**The task**
An exact copy of every entry is needed, with no images.
----
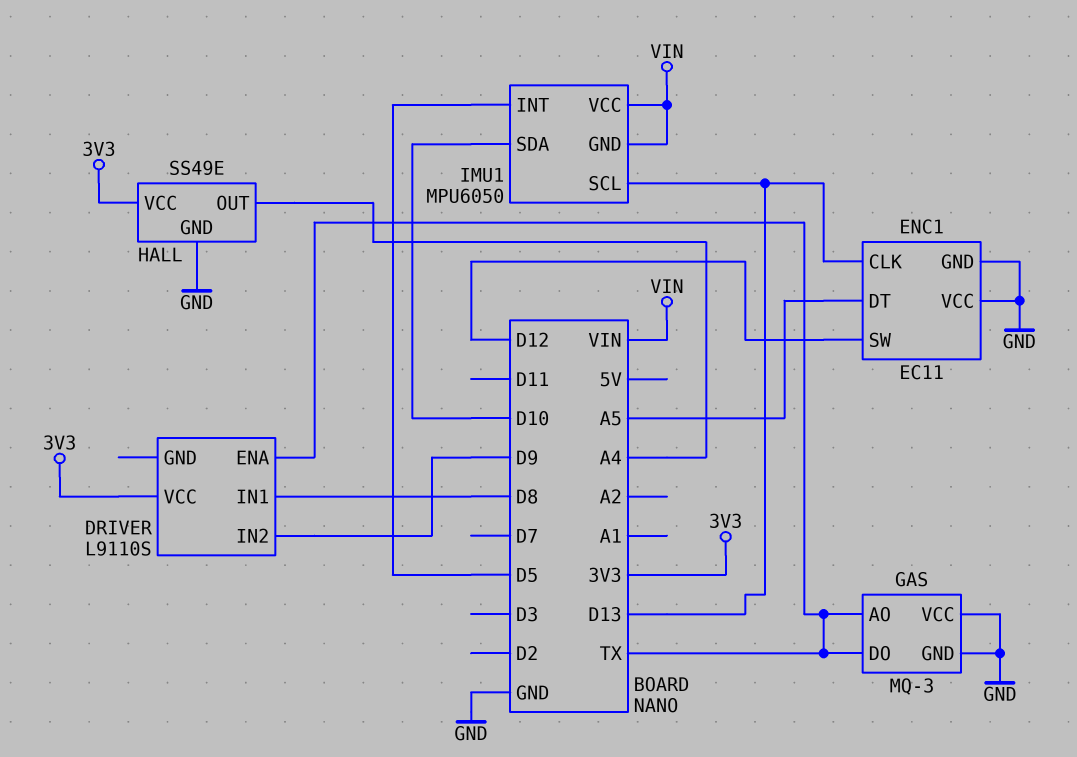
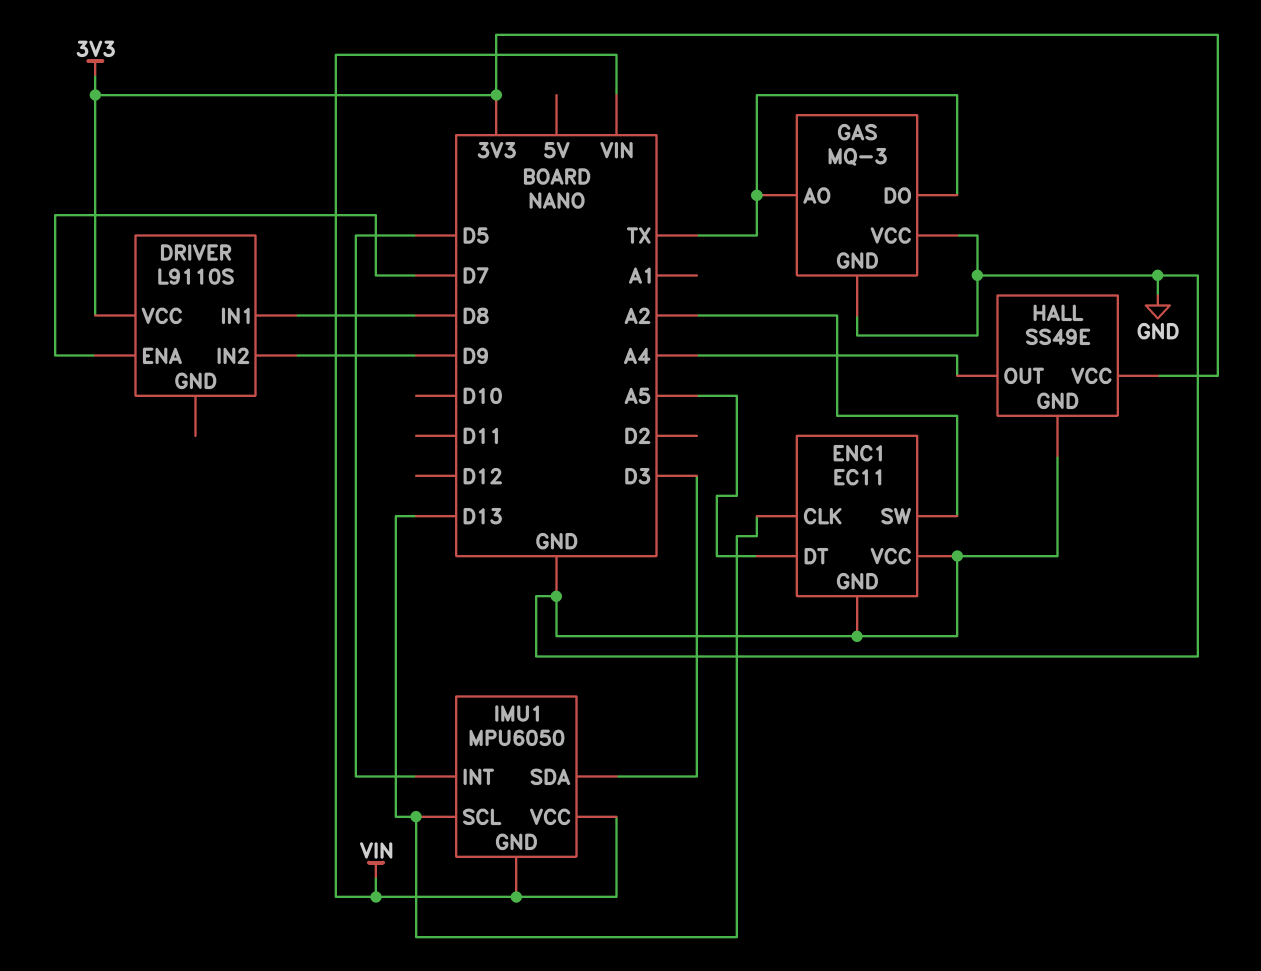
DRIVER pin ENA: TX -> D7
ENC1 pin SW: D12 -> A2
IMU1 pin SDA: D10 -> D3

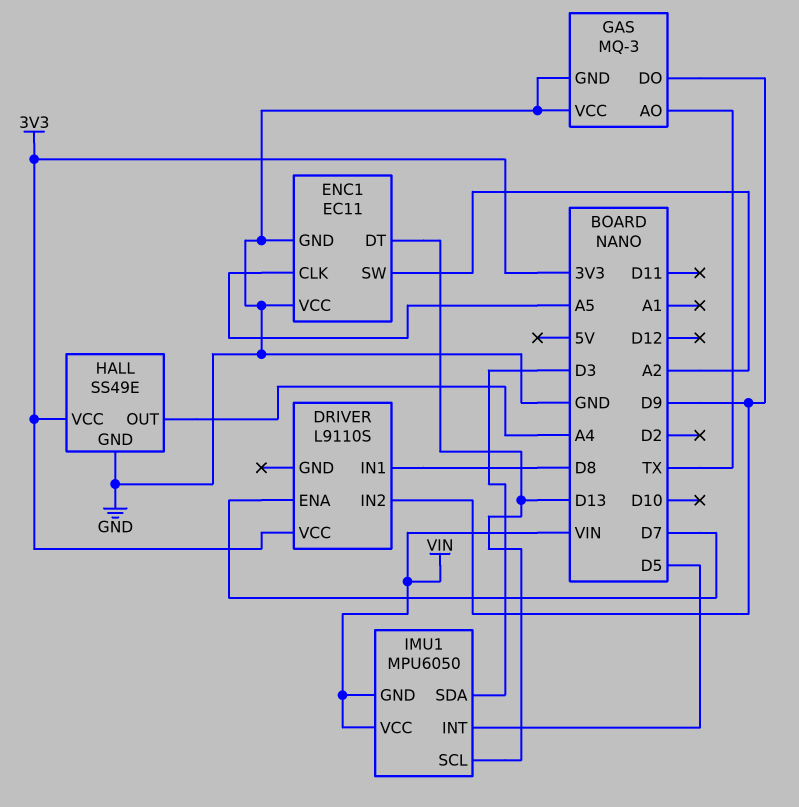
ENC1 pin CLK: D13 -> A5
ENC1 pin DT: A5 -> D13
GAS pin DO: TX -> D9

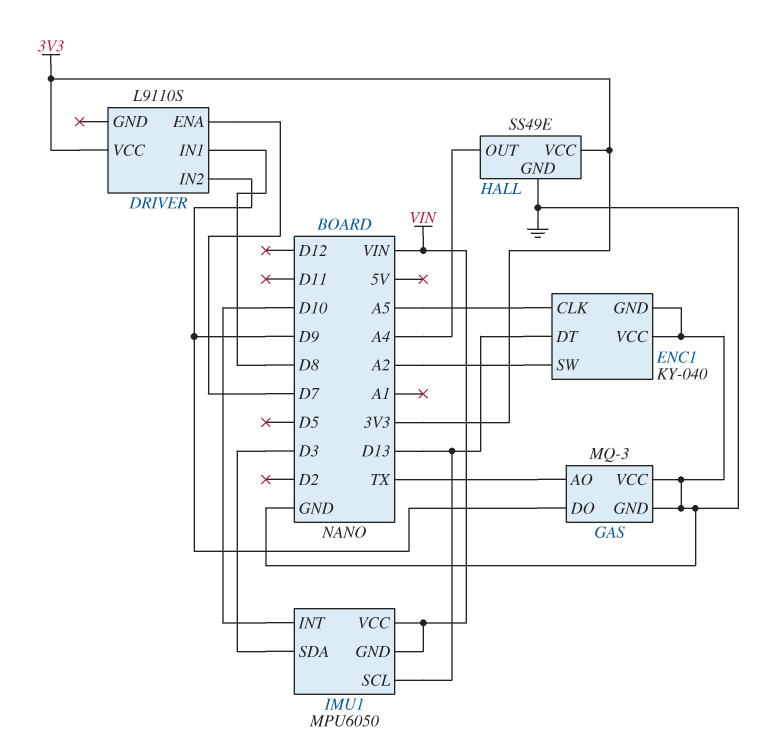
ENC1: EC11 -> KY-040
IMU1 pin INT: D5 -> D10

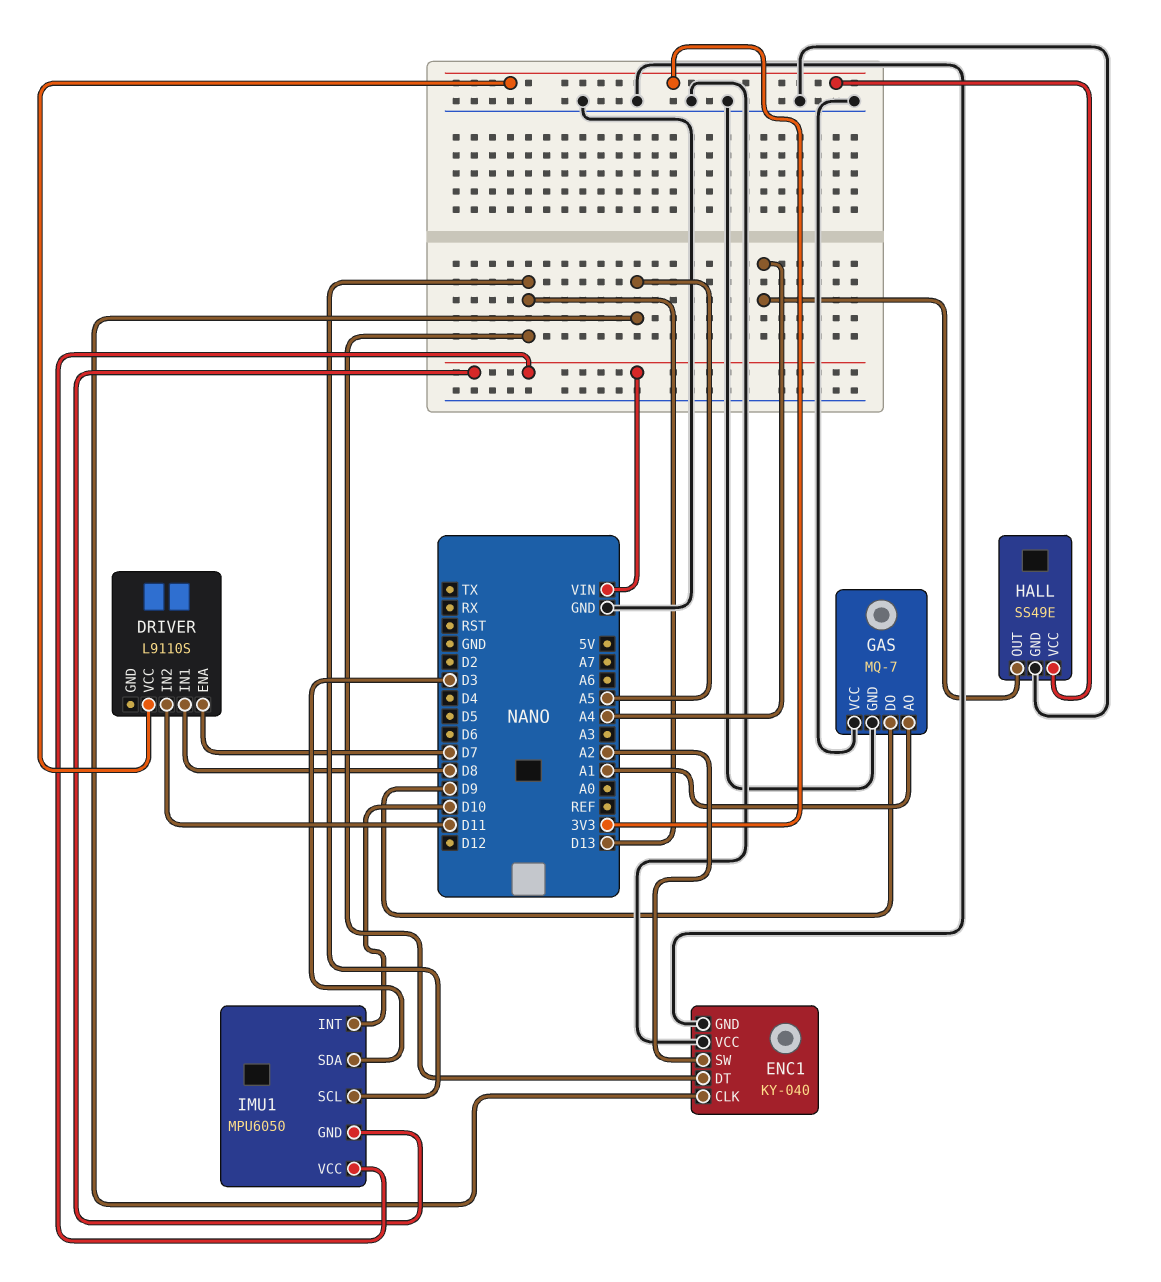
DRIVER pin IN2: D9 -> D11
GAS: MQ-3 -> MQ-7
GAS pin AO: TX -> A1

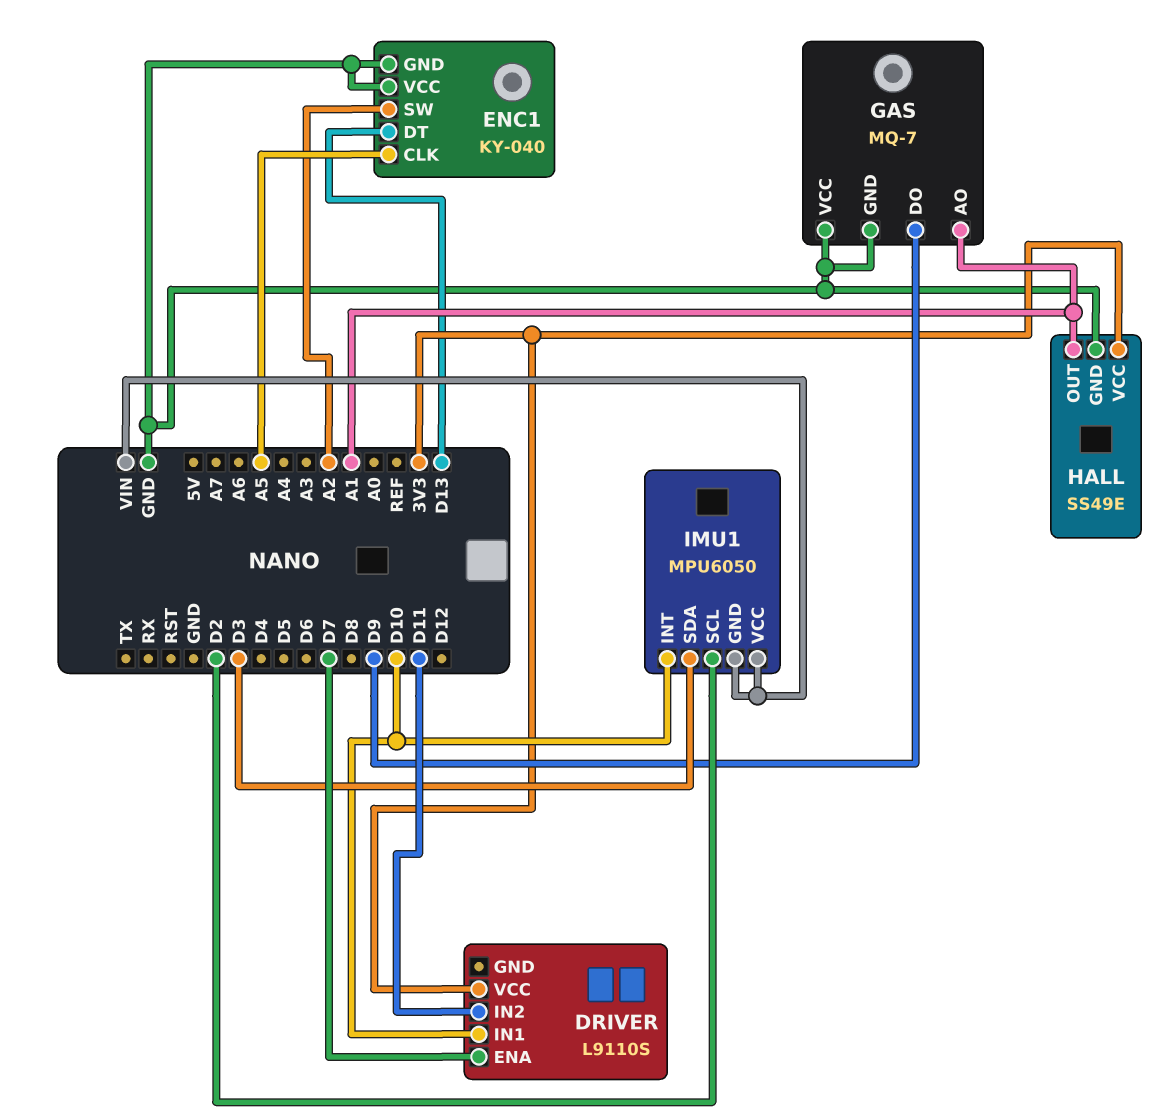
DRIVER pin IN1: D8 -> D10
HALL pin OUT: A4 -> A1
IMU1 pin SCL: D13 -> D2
----
**Exercise response**
DRIVER pin ENA: TX -> D7
ENC1 pin SW: D12 -> A2
IMU1 pin SDA: D10 -> D3

ENC1 pin CLK: D13 -> A5
ENC1 pin DT: A5 -> D13
GAS pin DO: TX -> D9

ENC1: EC11 -> KY-040
IMU1 pin INT: D5 -> D10

DRIVER pin IN2: D9 -> D11
GAS: MQ-3 -> MQ-7
GAS pin AO: TX -> A1

DRIVER pin IN1: D8 -> D10
HALL pin OUT: A4 -> A1
IMU1 pin SCL: D13 -> D2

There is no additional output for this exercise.